== DATA RECORDS

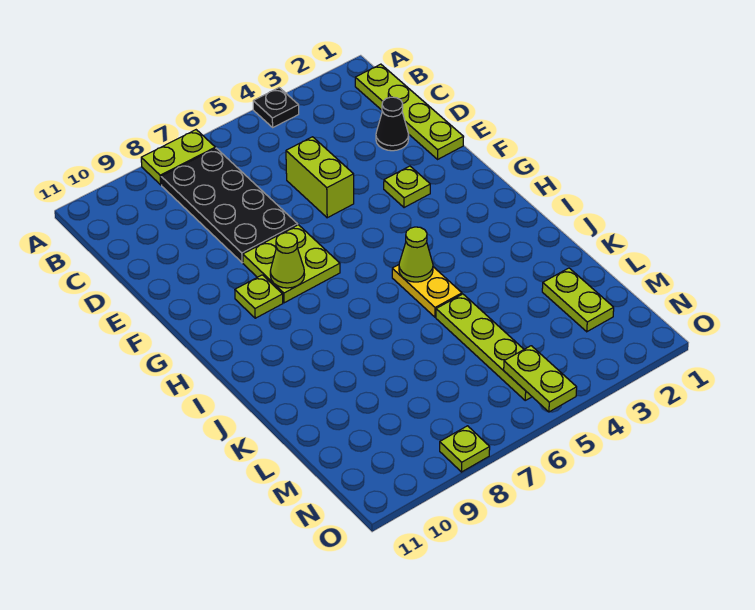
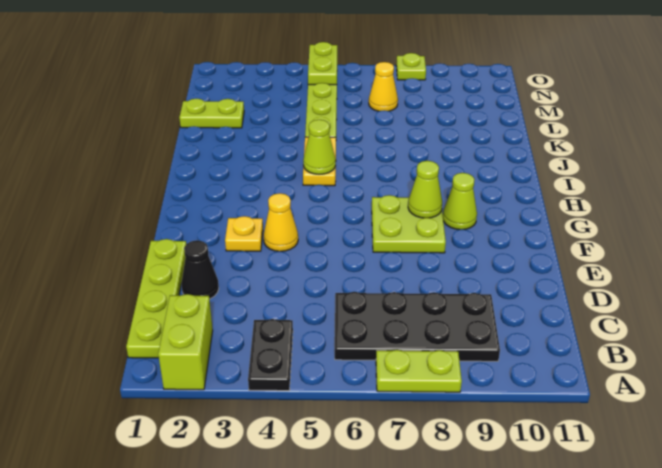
black plate A4 level 1 -> black plate A4:B4 level 1
black plate B7:E8 level 1 -> black plate B6:C9 level 1
lime brick D5:E5 level 1 -> lime brick A2:B2 level 1
lime plate F3 level 1 -> yellow plate F3 level 1
none -> yellow cone F4 level 1
lime plate G9 level 1 -> lime cone G9 level 1
lime plate L2:M2 level 1 -> lime plate L1:L2 level 1
none -> yellow cone M7 level 1

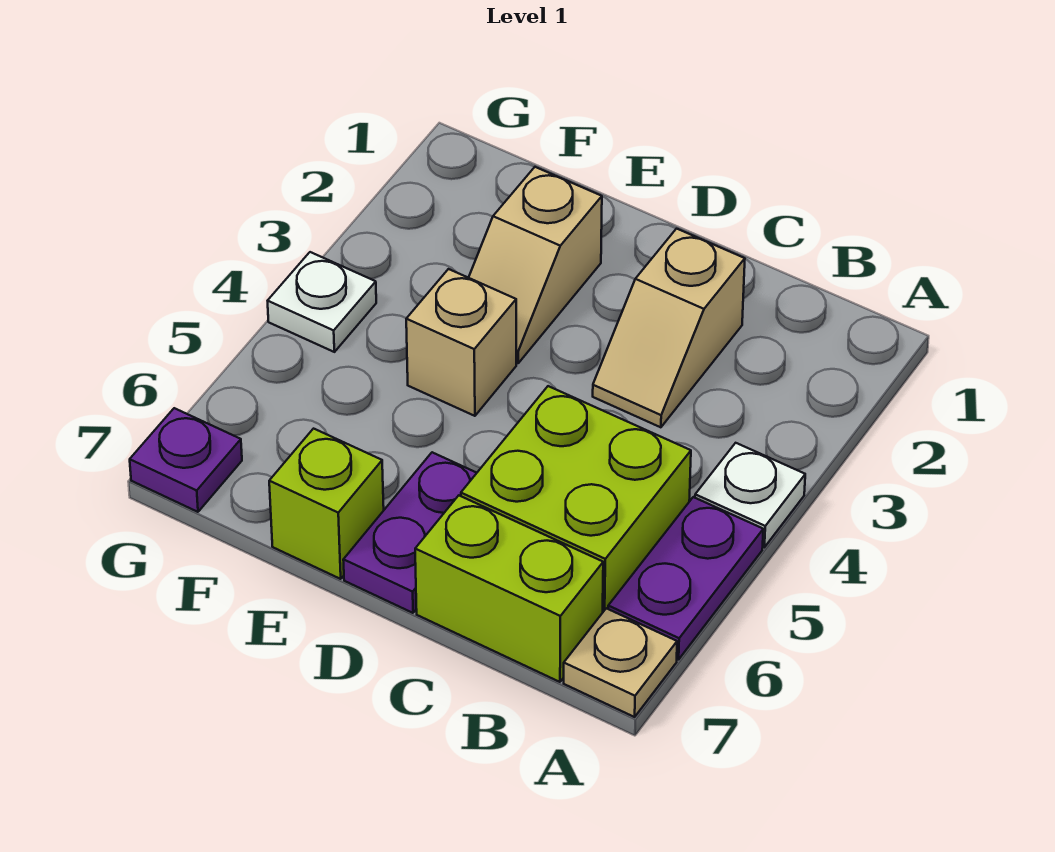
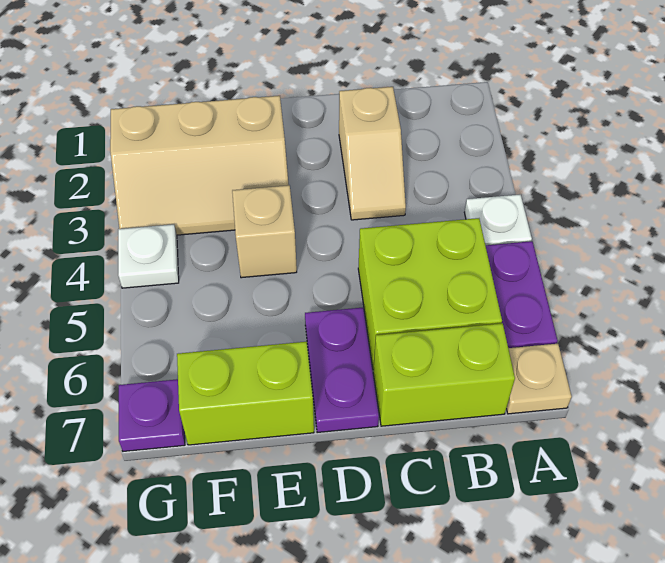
tan slope E2:E3 level 1 top 2 -> tan slope E2:G3 level 1 top 2
lime brick E7 level 1 -> lime brick E7:F7 level 1

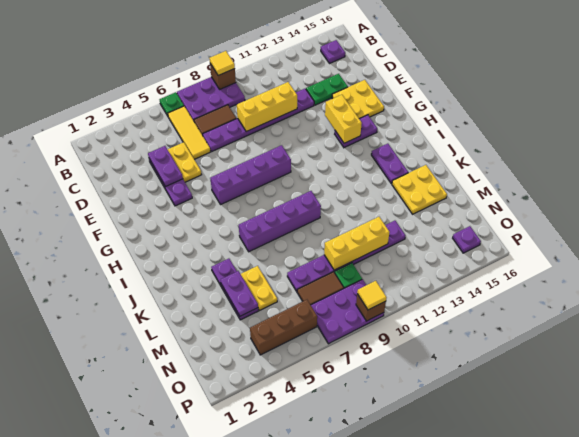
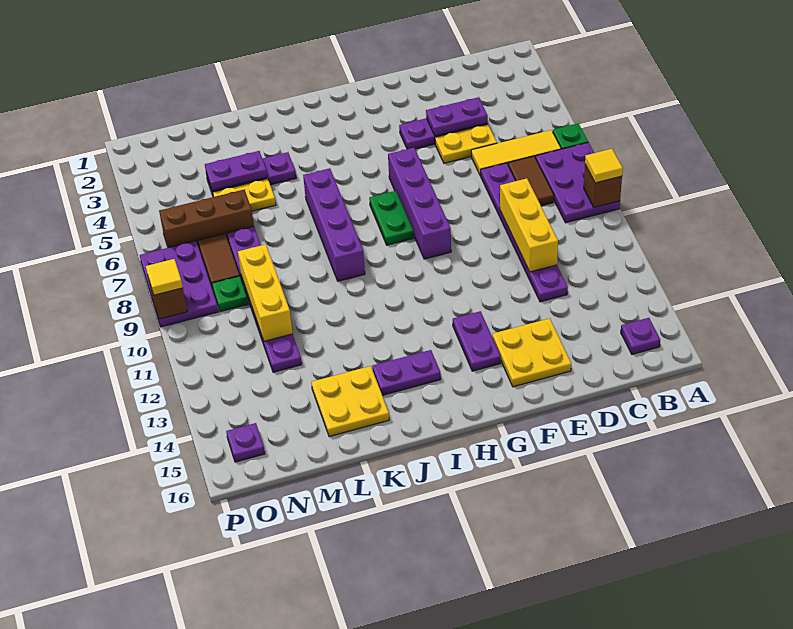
green plate D13:D14 level 1 -> green plate H7:H8 level 1
yellow brick F13:G13 level 2 -> none
brown brick O4:O6 level 1 -> brown brick M6:O6 level 1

====

Retype all of the data above word for word, excluding the pictures.

black plate A4 level 1 -> black plate A4:B4 level 1
black plate B7:E8 level 1 -> black plate B6:C9 level 1
lime brick D5:E5 level 1 -> lime brick A2:B2 level 1
lime plate F3 level 1 -> yellow plate F3 level 1
none -> yellow cone F4 level 1
lime plate G9 level 1 -> lime cone G9 level 1
lime plate L2:M2 level 1 -> lime plate L1:L2 level 1
none -> yellow cone M7 level 1

tan slope E2:E3 level 1 top 2 -> tan slope E2:G3 level 1 top 2
lime brick E7 level 1 -> lime brick E7:F7 level 1

green plate D13:D14 level 1 -> green plate H7:H8 level 1
yellow brick F13:G13 level 2 -> none
brown brick O4:O6 level 1 -> brown brick M6:O6 level 1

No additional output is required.